Exercise —
Where an entry below contains an image, skip the image and copy the rest exactly.

Available records —
────────

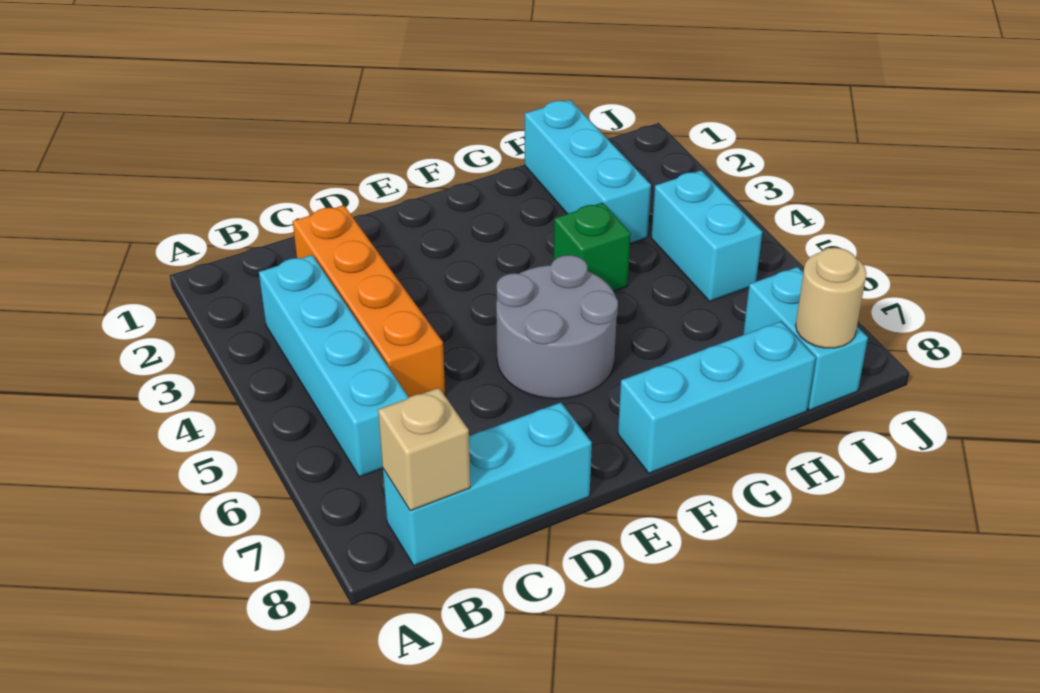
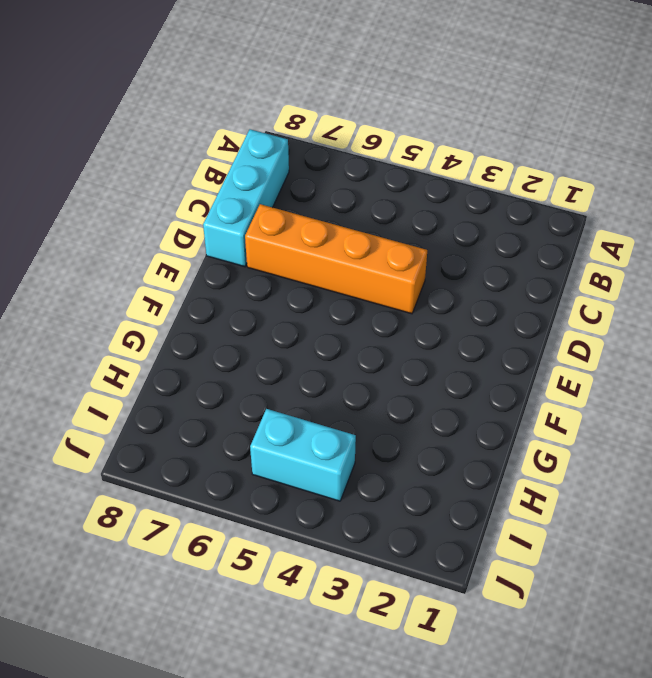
orange brick D4:D7 level 1 -> orange brick C2:C5 level 1
none -> cyan brick B3:B6 level 1
none -> grey round brick E5:F6 level 1

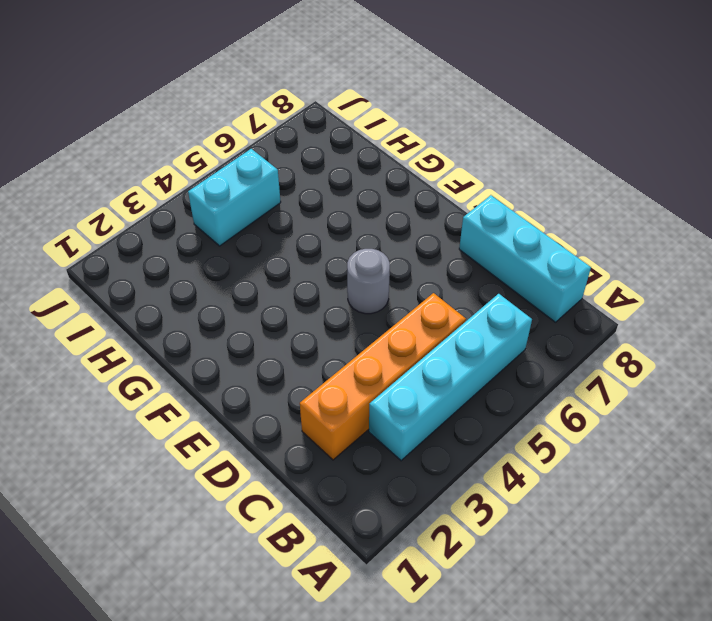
grey round brick E5 level 1 -> grey round brick E5:F6 level 1
none -> cyan brick F8:H8 level 1
none -> green brick G4 level 1

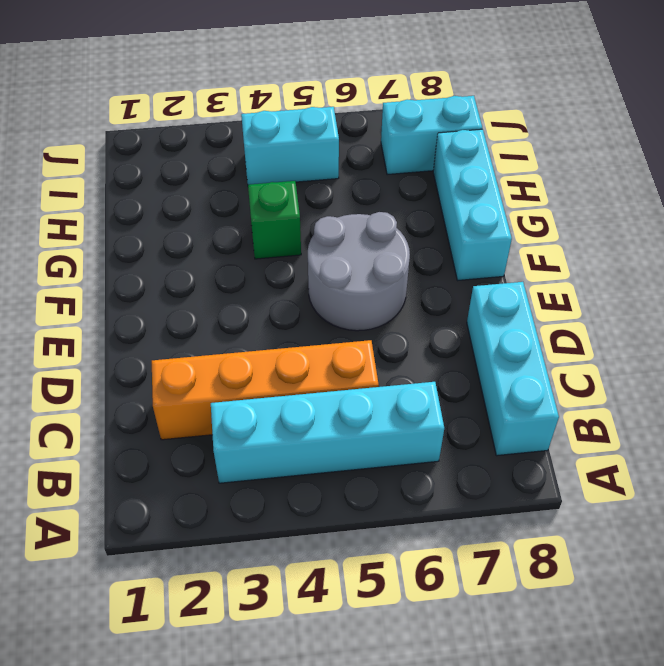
none -> cyan brick H1:H3 level 1
none -> tan brick B8 level 2

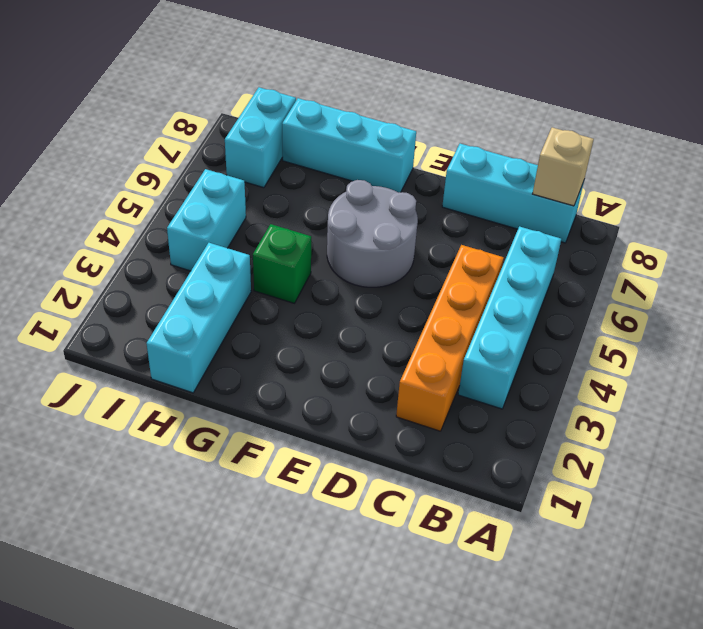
none -> tan round brick I8 level 2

────────

Result of the exercise —
orange brick D4:D7 level 1 -> orange brick C2:C5 level 1
none -> cyan brick B3:B6 level 1
none -> grey round brick E5:F6 level 1

grey round brick E5 level 1 -> grey round brick E5:F6 level 1
none -> cyan brick F8:H8 level 1
none -> green brick G4 level 1

none -> cyan brick H1:H3 level 1
none -> tan brick B8 level 2

none -> tan round brick I8 level 2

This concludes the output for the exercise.